_INFORMATION SHOWN_
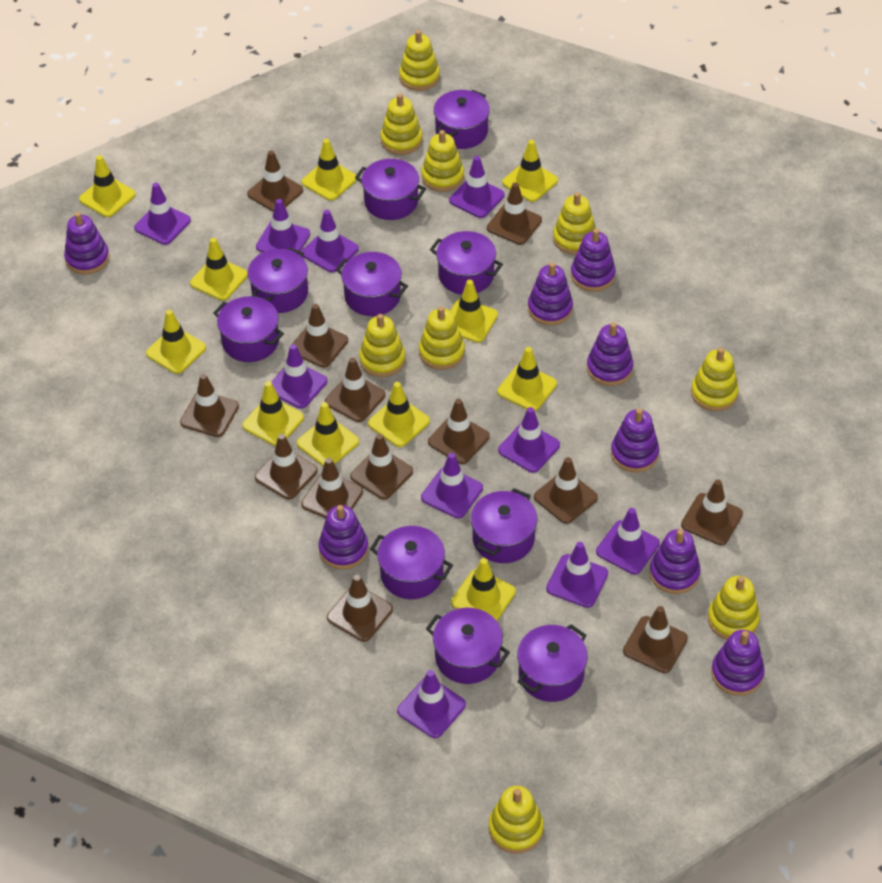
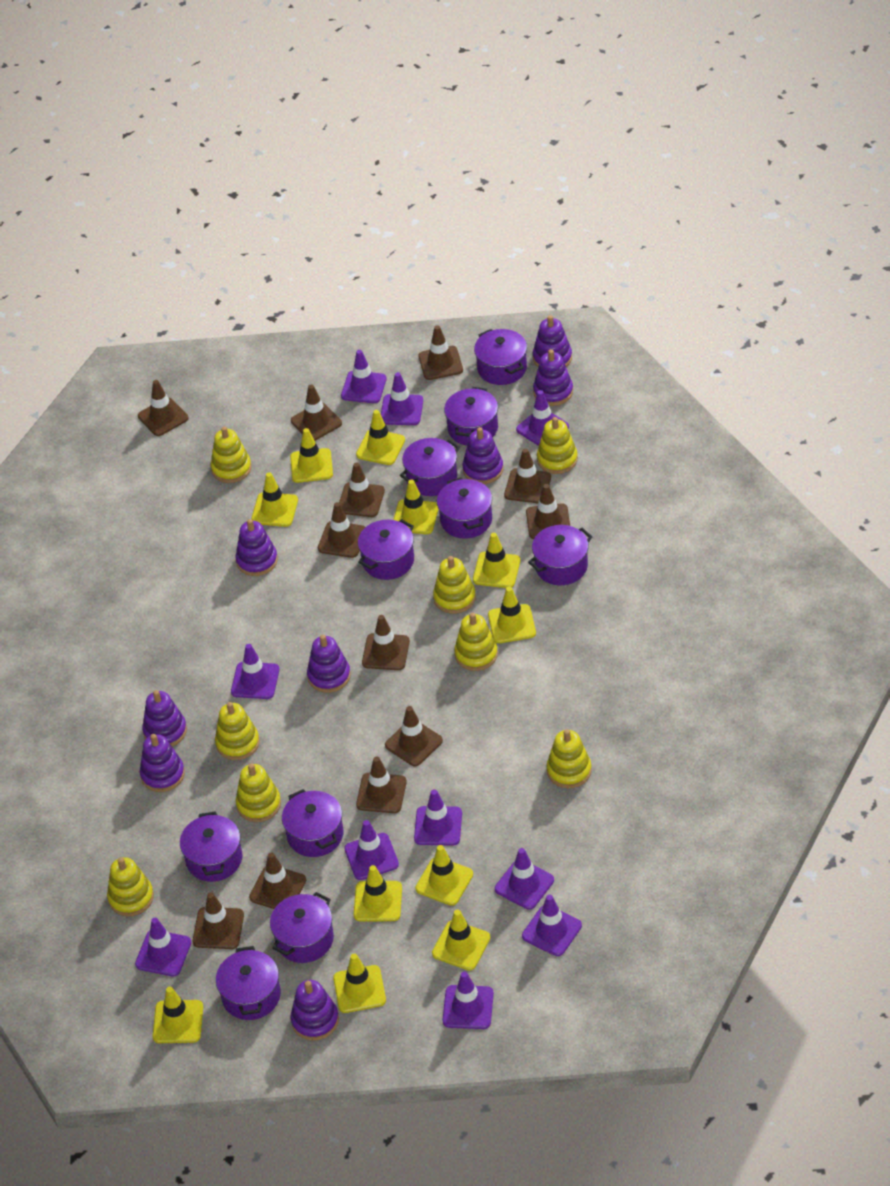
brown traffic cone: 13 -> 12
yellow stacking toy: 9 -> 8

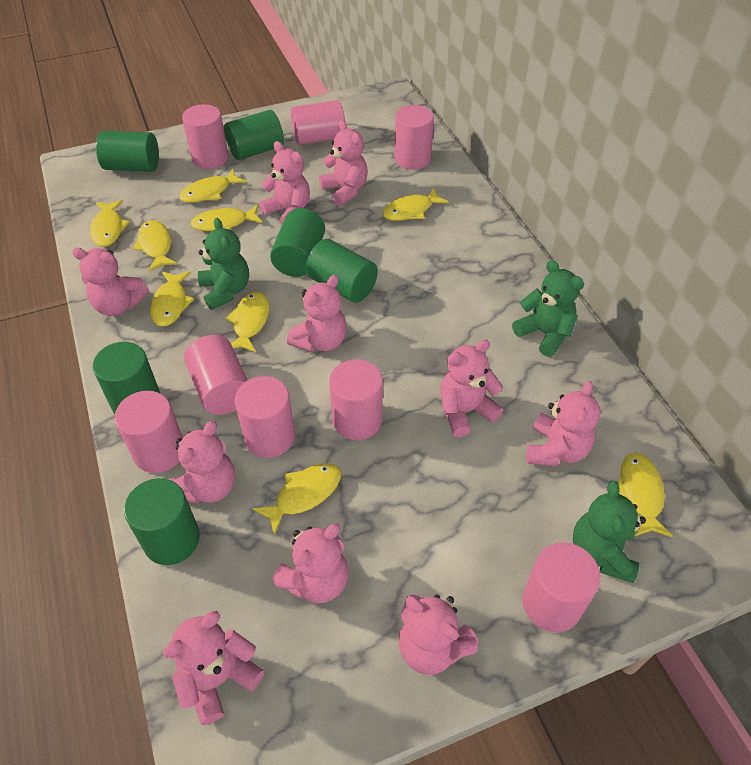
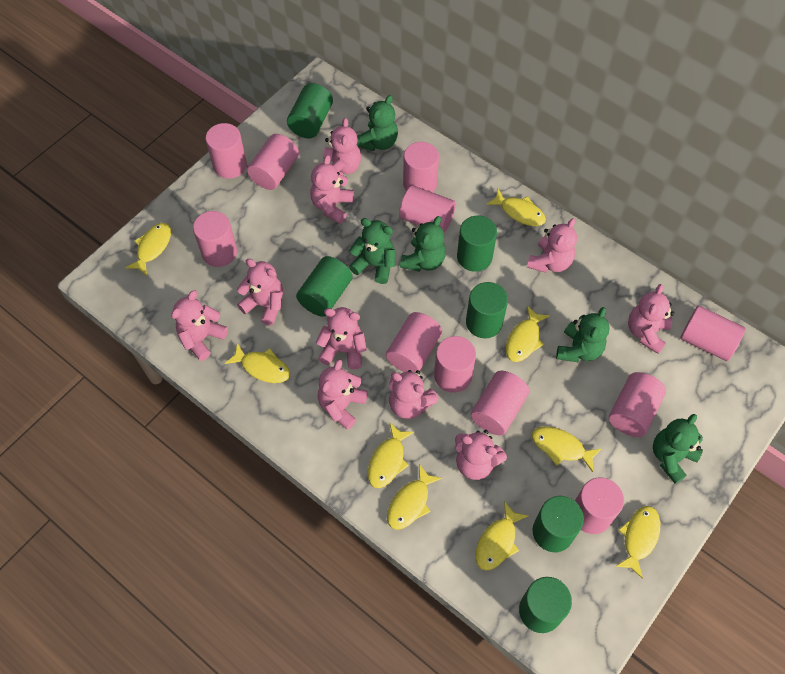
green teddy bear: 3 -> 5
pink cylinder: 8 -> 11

_EXERCISE OBJECTIVE_
Set down the material above exactly as it reads, but not its pictures.

_ANSWER SECTION_
brown traffic cone: 13 -> 12
yellow stacking toy: 9 -> 8

green teddy bear: 3 -> 5
pink cylinder: 8 -> 11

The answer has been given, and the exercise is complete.